**WHAT YOU WILL DO:** Beginning with the line that contains "black semicircle: (428, 285)" and ending with the line that contains "blue square: (64, 145)", reproduce the lines of the entries below exactly, omitting pictures.

**INPUT DATA:**
──────────

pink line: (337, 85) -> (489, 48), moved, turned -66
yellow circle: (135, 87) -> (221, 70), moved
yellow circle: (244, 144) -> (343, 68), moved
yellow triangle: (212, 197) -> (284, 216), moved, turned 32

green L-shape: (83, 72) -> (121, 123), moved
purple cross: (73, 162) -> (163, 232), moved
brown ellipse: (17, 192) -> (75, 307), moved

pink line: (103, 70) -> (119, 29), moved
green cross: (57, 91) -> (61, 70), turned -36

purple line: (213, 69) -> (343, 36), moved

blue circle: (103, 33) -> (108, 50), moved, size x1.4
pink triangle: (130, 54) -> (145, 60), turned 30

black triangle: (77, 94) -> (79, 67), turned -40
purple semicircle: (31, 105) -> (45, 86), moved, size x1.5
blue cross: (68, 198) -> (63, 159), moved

──────────

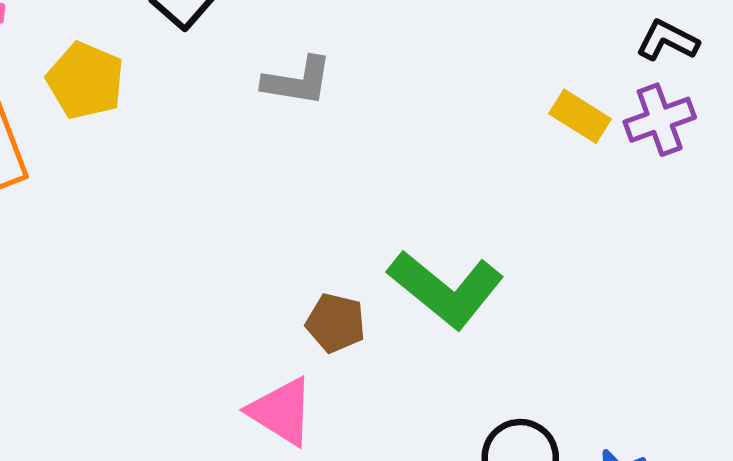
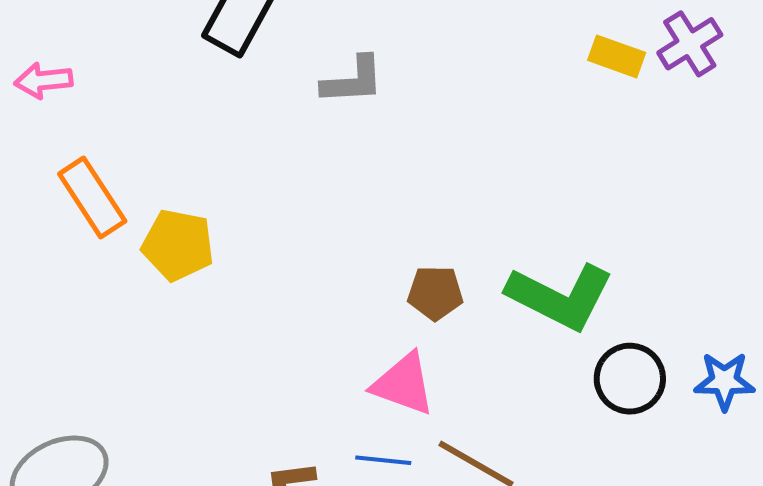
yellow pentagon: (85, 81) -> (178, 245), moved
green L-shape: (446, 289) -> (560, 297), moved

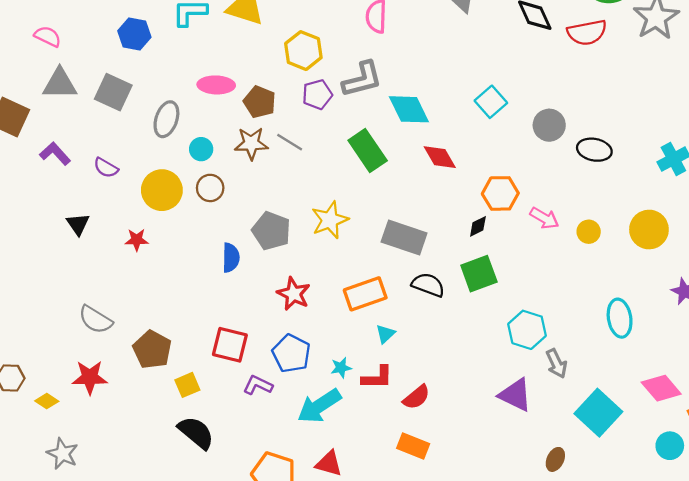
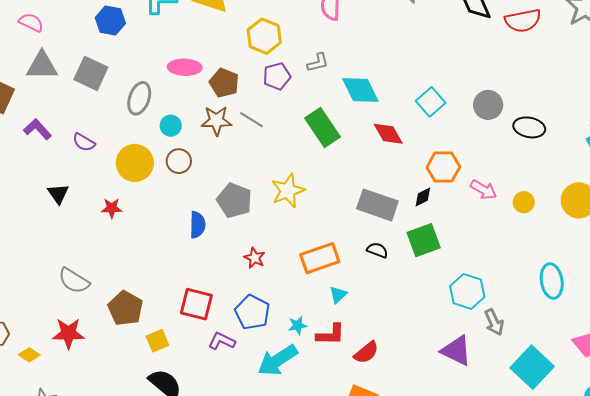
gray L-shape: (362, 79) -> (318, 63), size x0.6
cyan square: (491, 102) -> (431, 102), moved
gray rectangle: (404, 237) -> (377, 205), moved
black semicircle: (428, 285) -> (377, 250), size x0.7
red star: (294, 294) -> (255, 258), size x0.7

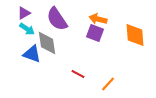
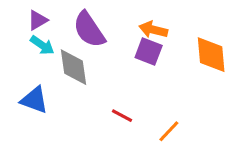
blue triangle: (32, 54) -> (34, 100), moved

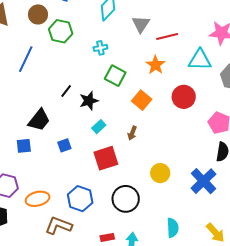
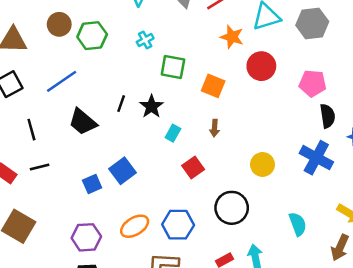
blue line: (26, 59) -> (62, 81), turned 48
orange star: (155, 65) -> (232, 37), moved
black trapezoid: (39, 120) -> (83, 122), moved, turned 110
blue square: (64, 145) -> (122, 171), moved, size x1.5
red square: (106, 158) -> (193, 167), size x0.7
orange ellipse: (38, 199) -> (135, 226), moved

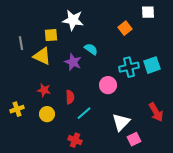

──────────

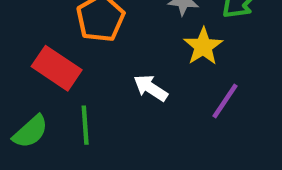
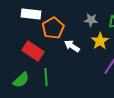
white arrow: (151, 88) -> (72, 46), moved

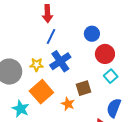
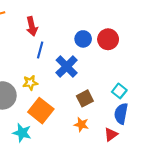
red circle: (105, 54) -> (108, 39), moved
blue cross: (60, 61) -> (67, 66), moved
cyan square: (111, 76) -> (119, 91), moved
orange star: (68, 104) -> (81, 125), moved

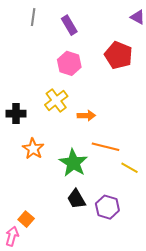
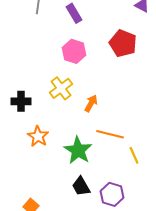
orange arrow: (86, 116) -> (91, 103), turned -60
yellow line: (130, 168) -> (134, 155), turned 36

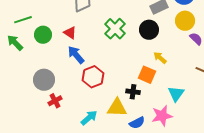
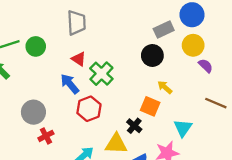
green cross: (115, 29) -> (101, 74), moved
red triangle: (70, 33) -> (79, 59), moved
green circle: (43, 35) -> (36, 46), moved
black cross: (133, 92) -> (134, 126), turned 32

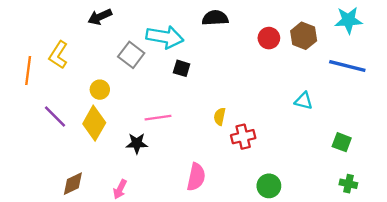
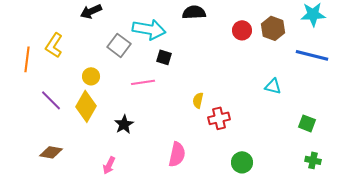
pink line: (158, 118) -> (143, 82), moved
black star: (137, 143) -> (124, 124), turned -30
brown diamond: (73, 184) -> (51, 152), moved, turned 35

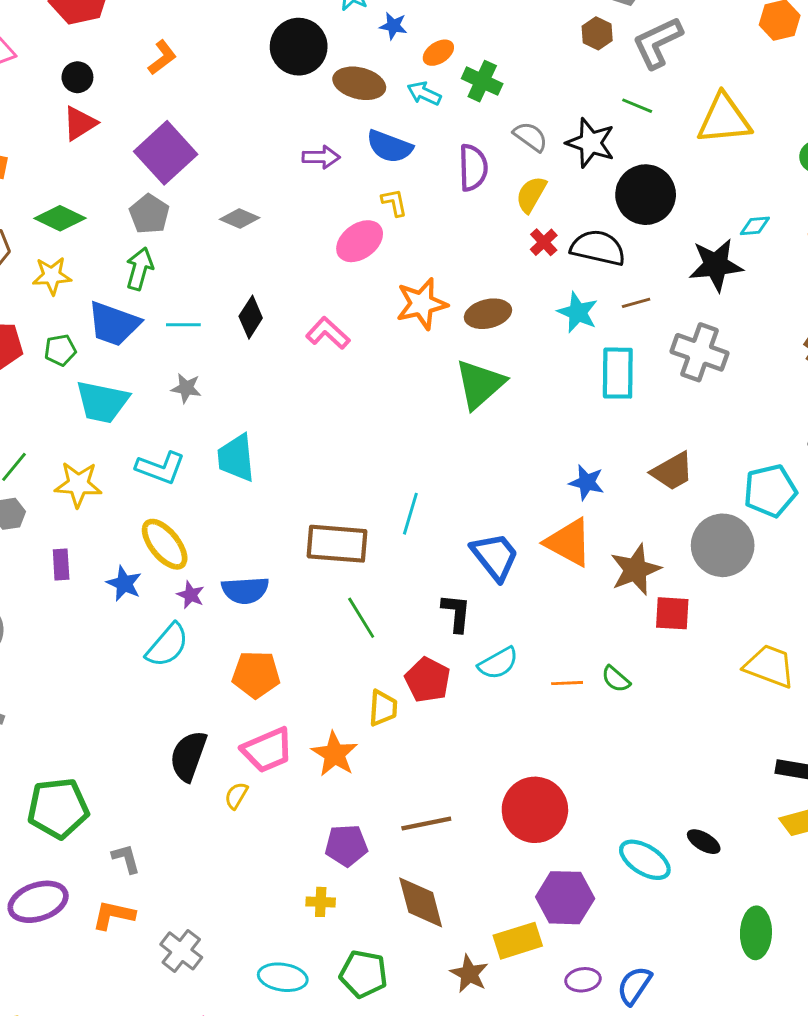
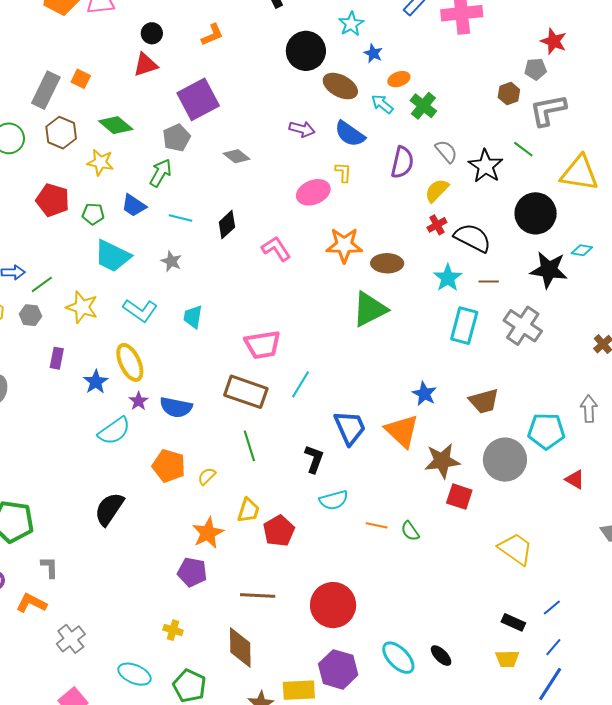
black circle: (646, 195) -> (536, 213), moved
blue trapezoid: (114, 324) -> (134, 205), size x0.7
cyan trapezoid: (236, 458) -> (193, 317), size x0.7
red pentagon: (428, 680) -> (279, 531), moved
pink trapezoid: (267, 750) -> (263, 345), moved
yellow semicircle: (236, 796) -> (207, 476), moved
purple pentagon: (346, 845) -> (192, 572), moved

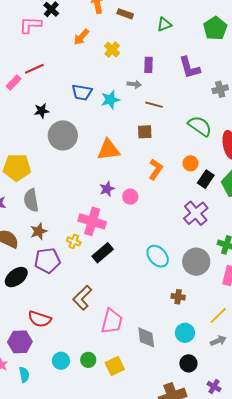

──────────

**SOLVED EXERCISE:**
black semicircle: (428, 285) -> (377, 250), size x0.7
red star: (294, 294) -> (255, 258), size x0.7

blue triangle: (32, 54) -> (34, 100), moved

blue line: (26, 59) -> (62, 81), turned 48
orange star: (155, 65) -> (232, 37), moved
black trapezoid: (39, 120) -> (83, 122), moved, turned 110
blue square: (64, 145) -> (122, 171), moved, size x1.5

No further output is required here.